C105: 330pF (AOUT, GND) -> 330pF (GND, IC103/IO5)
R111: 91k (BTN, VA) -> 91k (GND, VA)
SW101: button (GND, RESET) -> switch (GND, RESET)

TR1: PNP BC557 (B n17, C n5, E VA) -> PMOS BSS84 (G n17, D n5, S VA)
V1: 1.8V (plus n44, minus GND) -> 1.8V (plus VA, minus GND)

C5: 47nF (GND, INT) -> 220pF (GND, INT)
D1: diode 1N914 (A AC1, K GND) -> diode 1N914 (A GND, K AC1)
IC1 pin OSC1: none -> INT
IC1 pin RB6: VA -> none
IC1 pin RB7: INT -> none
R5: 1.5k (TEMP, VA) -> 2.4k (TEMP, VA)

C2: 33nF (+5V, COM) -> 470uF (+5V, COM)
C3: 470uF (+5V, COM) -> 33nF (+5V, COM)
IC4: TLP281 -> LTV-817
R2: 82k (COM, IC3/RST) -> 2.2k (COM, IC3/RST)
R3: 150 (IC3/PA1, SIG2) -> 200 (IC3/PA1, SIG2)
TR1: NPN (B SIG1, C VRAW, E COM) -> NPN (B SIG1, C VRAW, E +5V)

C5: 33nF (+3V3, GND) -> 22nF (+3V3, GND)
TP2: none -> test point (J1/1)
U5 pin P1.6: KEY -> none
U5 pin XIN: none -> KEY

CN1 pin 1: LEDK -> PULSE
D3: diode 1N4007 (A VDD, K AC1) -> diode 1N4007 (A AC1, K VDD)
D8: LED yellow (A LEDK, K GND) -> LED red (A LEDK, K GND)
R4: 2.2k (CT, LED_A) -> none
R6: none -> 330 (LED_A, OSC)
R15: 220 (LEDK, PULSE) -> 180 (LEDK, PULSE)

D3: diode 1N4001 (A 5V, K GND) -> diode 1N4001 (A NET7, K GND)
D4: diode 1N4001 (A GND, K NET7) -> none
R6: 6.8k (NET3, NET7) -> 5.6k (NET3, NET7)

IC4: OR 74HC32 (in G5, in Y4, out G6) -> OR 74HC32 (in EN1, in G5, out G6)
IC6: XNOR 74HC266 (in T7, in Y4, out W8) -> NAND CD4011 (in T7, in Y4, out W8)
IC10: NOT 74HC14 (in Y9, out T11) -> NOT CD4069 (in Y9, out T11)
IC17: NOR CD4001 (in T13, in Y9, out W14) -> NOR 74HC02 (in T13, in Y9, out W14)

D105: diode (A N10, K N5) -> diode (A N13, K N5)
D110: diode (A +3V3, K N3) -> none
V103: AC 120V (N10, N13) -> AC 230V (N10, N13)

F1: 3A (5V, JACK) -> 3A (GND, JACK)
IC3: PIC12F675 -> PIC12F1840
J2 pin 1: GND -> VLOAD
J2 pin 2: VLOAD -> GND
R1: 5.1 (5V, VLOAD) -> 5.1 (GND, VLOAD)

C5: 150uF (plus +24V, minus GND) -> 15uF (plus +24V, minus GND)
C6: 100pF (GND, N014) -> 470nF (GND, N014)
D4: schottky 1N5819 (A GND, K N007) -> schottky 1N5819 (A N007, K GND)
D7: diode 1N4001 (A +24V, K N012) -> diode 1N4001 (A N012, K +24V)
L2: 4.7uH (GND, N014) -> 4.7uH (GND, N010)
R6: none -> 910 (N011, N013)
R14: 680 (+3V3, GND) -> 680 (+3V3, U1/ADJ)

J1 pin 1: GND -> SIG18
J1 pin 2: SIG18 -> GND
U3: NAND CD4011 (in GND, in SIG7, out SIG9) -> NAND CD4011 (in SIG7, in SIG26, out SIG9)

- - -

◆ Task directions
From the first line of the listing above through the line that contains "R15: 220 (LEDK, PULSE) -> 180 (LEDK, PULSE)", set down each line without alteration, and nothing else.

◆ Response to this task
C105: 330pF (AOUT, GND) -> 330pF (GND, IC103/IO5)
R111: 91k (BTN, VA) -> 91k (GND, VA)
SW101: button (GND, RESET) -> switch (GND, RESET)

TR1: PNP BC557 (B n17, C n5, E VA) -> PMOS BSS84 (G n17, D n5, S VA)
V1: 1.8V (plus n44, minus GND) -> 1.8V (plus VA, minus GND)

C5: 47nF (GND, INT) -> 220pF (GND, INT)
D1: diode 1N914 (A AC1, K GND) -> diode 1N914 (A GND, K AC1)
IC1 pin OSC1: none -> INT
IC1 pin RB6: VA -> none
IC1 pin RB7: INT -> none
R5: 1.5k (TEMP, VA) -> 2.4k (TEMP, VA)

C2: 33nF (+5V, COM) -> 470uF (+5V, COM)
C3: 470uF (+5V, COM) -> 33nF (+5V, COM)
IC4: TLP281 -> LTV-817
R2: 82k (COM, IC3/RST) -> 2.2k (COM, IC3/RST)
R3: 150 (IC3/PA1, SIG2) -> 200 (IC3/PA1, SIG2)
TR1: NPN (B SIG1, C VRAW, E COM) -> NPN (B SIG1, C VRAW, E +5V)

C5: 33nF (+3V3, GND) -> 22nF (+3V3, GND)
TP2: none -> test point (J1/1)
U5 pin P1.6: KEY -> none
U5 pin XIN: none -> KEY

CN1 pin 1: LEDK -> PULSE
D3: diode 1N4007 (A VDD, K AC1) -> diode 1N4007 (A AC1, K VDD)
D8: LED yellow (A LEDK, K GND) -> LED red (A LEDK, K GND)
R4: 2.2k (CT, LED_A) -> none
R6: none -> 330 (LED_A, OSC)
R15: 220 (LEDK, PULSE) -> 180 (LEDK, PULSE)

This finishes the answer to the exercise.